WHAT THE EXERCISE ASKS:
Go to the line holding "purple brick B5:C5" in the entries below and write out exactly every line down to and including the line holding "blue brick J6:J7".
_ _ _
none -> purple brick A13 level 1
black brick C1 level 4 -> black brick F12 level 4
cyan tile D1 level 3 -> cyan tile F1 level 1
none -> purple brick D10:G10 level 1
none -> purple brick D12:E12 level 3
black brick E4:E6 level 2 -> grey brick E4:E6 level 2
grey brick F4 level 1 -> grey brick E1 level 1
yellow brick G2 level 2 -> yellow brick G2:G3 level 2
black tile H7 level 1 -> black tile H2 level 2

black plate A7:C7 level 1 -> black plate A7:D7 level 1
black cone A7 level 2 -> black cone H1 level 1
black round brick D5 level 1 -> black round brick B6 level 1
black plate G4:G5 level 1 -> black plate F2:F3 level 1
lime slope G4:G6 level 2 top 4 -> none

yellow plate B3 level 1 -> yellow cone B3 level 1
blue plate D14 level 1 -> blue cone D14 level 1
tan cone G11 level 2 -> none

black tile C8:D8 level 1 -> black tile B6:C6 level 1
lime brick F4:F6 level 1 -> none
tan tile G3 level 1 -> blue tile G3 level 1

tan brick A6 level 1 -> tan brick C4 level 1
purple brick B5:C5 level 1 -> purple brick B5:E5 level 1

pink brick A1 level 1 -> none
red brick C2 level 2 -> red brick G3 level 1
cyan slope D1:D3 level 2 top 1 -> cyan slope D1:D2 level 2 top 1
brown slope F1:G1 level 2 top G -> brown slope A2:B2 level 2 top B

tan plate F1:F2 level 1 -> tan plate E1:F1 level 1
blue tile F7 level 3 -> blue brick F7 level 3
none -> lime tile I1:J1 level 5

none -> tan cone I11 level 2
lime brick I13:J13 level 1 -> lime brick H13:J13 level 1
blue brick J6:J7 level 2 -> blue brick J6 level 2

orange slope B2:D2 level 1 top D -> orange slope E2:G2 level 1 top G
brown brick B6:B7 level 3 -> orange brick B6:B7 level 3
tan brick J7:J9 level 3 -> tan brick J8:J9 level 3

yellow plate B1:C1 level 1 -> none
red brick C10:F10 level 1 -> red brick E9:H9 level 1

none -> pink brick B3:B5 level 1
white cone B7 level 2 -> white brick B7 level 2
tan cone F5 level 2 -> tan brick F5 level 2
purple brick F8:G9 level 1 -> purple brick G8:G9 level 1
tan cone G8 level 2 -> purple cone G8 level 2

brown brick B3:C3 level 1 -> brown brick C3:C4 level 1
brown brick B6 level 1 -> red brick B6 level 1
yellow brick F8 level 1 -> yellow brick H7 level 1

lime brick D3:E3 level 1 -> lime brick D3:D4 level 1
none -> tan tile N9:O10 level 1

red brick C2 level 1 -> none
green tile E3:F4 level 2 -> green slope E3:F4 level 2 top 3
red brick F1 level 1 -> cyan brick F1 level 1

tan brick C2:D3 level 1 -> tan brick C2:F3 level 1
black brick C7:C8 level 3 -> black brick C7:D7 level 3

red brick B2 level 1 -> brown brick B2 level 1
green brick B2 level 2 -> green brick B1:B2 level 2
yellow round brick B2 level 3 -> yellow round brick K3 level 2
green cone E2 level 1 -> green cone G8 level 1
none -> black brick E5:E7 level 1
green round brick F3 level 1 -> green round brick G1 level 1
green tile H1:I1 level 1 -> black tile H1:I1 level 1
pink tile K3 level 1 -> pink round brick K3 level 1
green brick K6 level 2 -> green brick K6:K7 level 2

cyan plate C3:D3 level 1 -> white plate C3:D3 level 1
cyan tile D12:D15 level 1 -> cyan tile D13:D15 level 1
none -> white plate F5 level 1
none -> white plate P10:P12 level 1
_ _ _
ANSWER TO THIS PROBLEM:
purple brick B5:C5 level 1 -> purple brick B5:E5 level 1

pink brick A1 level 1 -> none
red brick C2 level 2 -> red brick G3 level 1
cyan slope D1:D3 level 2 top 1 -> cyan slope D1:D2 level 2 top 1
brown slope F1:G1 level 2 top G -> brown slope A2:B2 level 2 top B

tan plate F1:F2 level 1 -> tan plate E1:F1 level 1
blue tile F7 level 3 -> blue brick F7 level 3
none -> lime tile I1:J1 level 5

none -> tan cone I11 level 2
lime brick I13:J13 level 1 -> lime brick H13:J13 level 1
blue brick J6:J7 level 2 -> blue brick J6 level 2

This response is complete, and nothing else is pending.